WORK ITEM. Go through the entries one line at a time, and gather every line that has the word "AGND".

[Dataset records]
****************************************

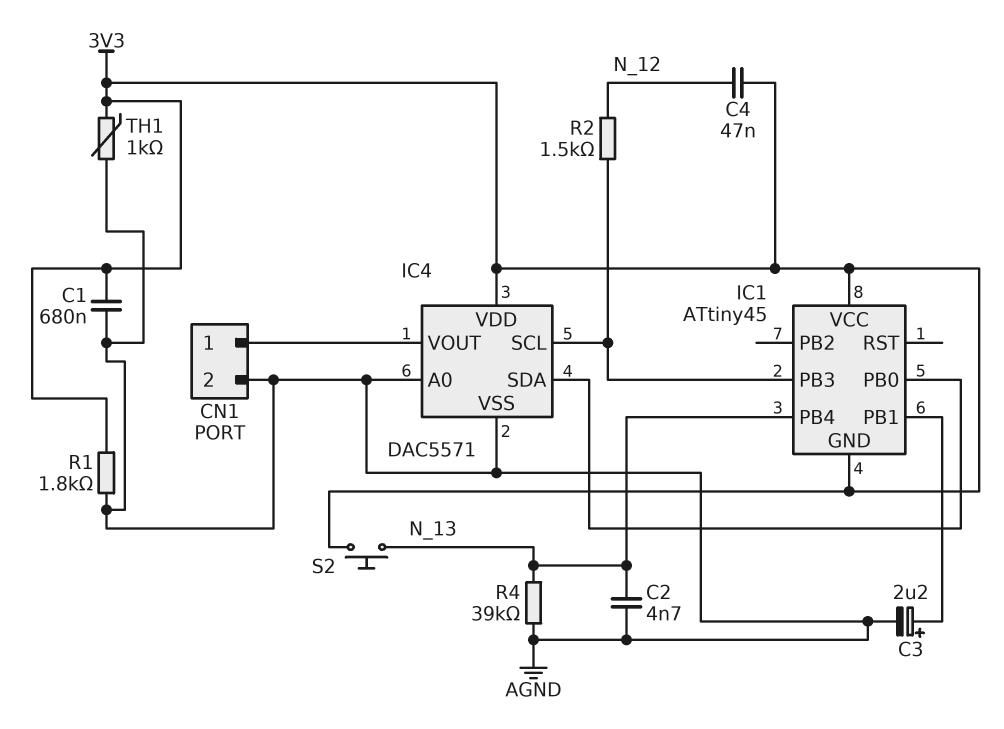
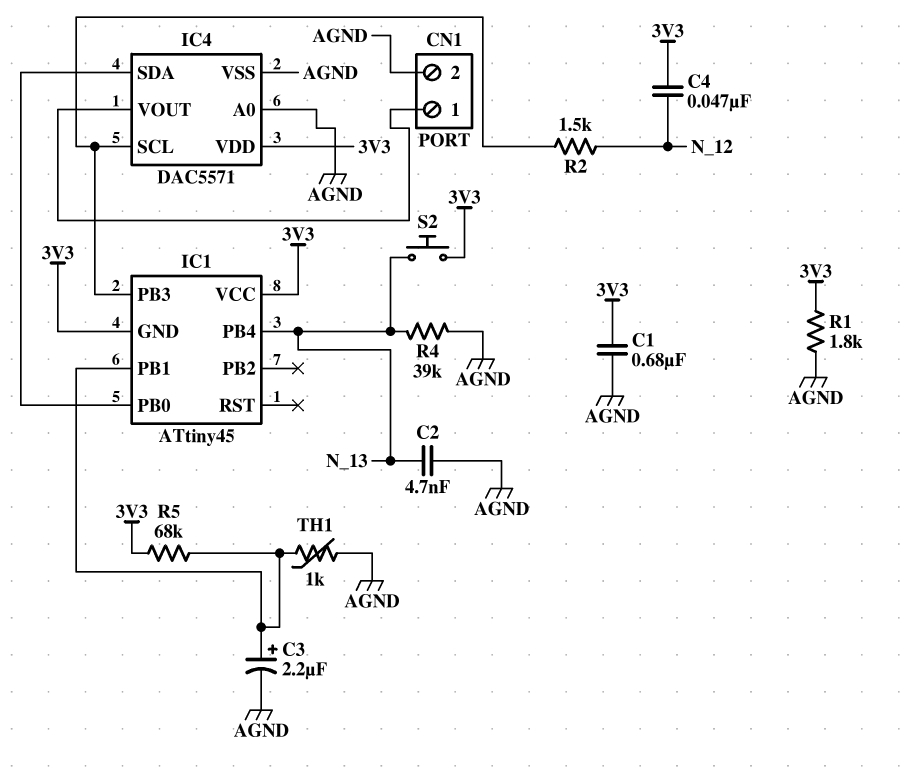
R5: none -> 68k (3V3, IC1/PB1)
TH1: 1k (3V3, AGND) -> 1k (AGND, IC1/PB1)

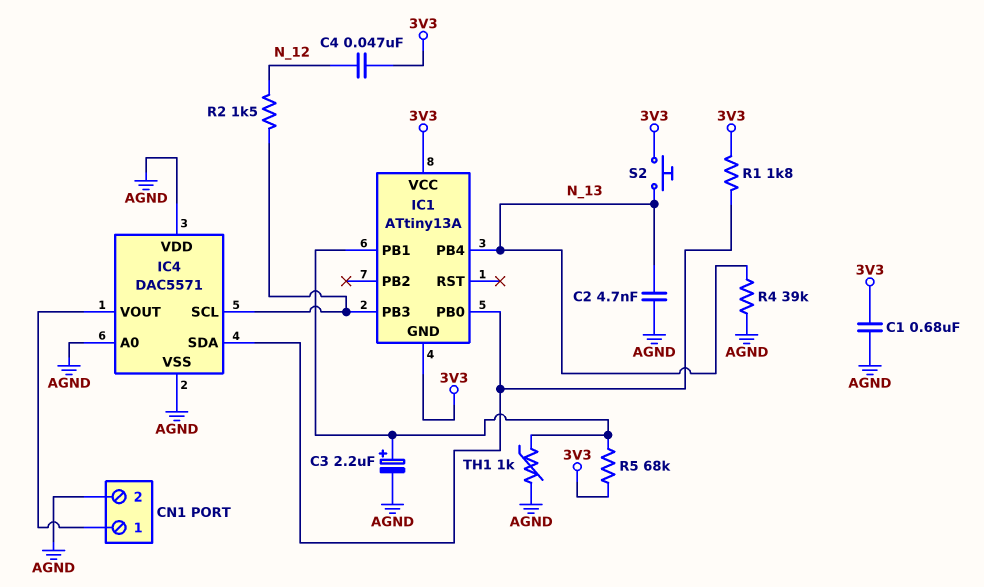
IC1: ATtiny45 -> ATtiny13A
IC4 pin VDD: 3V3 -> AGND
R1: 1.8k (3V3, AGND) -> 1.8k (3V3, IC1/PB0)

****************************************

WRITTEN RESPONSE.
TH1: 1k (3V3, AGND) -> 1k (AGND, IC1/PB1)
IC4 pin VDD: 3V3 -> AGND
R1: 1.8k (3V3, AGND) -> 1.8k (3V3, IC1/PB0)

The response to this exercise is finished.